SUPPLIED MATERIAL |
++++++++++++++++++++

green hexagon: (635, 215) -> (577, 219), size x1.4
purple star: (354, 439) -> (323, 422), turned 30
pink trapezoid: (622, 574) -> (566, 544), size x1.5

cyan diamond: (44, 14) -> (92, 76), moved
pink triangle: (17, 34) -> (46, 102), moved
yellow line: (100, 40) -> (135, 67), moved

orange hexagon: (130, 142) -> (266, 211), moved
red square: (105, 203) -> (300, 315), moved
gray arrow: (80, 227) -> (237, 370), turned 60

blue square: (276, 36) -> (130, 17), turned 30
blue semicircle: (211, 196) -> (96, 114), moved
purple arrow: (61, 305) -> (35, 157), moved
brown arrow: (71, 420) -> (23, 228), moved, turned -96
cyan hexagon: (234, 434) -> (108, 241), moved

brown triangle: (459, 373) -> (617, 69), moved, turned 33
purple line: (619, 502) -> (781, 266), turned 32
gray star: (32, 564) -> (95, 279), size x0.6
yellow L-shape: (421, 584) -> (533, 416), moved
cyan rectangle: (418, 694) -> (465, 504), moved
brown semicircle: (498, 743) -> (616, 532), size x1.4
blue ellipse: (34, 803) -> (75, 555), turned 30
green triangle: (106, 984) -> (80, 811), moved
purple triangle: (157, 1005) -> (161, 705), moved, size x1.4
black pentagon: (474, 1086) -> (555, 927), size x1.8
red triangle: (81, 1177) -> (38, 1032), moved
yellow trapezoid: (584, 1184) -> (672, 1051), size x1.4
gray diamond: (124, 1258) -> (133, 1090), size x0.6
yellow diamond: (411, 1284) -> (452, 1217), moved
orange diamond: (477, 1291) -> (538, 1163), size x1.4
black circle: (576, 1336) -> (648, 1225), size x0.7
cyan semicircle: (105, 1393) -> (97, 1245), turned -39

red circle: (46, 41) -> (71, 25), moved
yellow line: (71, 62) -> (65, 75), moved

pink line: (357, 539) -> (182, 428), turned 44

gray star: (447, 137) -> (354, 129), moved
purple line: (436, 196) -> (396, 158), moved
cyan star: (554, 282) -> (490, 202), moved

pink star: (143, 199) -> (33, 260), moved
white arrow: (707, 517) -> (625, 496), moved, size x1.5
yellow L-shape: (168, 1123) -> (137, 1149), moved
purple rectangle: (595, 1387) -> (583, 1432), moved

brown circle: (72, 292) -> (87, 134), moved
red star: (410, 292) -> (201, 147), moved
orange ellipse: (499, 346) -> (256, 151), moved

++++++++++++++++++++

YOUR INSTRUCTIONS | Repeat the lines from the first one in the records through the line containing "black pentagon: (474, 1086)", exactly as written, and nothing else.

COMPLETED EXERCISE |
green hexagon: (635, 215) -> (577, 219), size x1.4
purple star: (354, 439) -> (323, 422), turned 30
pink trapezoid: (622, 574) -> (566, 544), size x1.5

cyan diamond: (44, 14) -> (92, 76), moved
pink triangle: (17, 34) -> (46, 102), moved
yellow line: (100, 40) -> (135, 67), moved

orange hexagon: (130, 142) -> (266, 211), moved
red square: (105, 203) -> (300, 315), moved
gray arrow: (80, 227) -> (237, 370), turned 60

blue square: (276, 36) -> (130, 17), turned 30
blue semicircle: (211, 196) -> (96, 114), moved
purple arrow: (61, 305) -> (35, 157), moved
brown arrow: (71, 420) -> (23, 228), moved, turned -96
cyan hexagon: (234, 434) -> (108, 241), moved

brown triangle: (459, 373) -> (617, 69), moved, turned 33
purple line: (619, 502) -> (781, 266), turned 32
gray star: (32, 564) -> (95, 279), size x0.6
yellow L-shape: (421, 584) -> (533, 416), moved
cyan rectangle: (418, 694) -> (465, 504), moved
brown semicircle: (498, 743) -> (616, 532), size x1.4
blue ellipse: (34, 803) -> (75, 555), turned 30
green triangle: (106, 984) -> (80, 811), moved
purple triangle: (157, 1005) -> (161, 705), moved, size x1.4
black pentagon: (474, 1086) -> (555, 927), size x1.8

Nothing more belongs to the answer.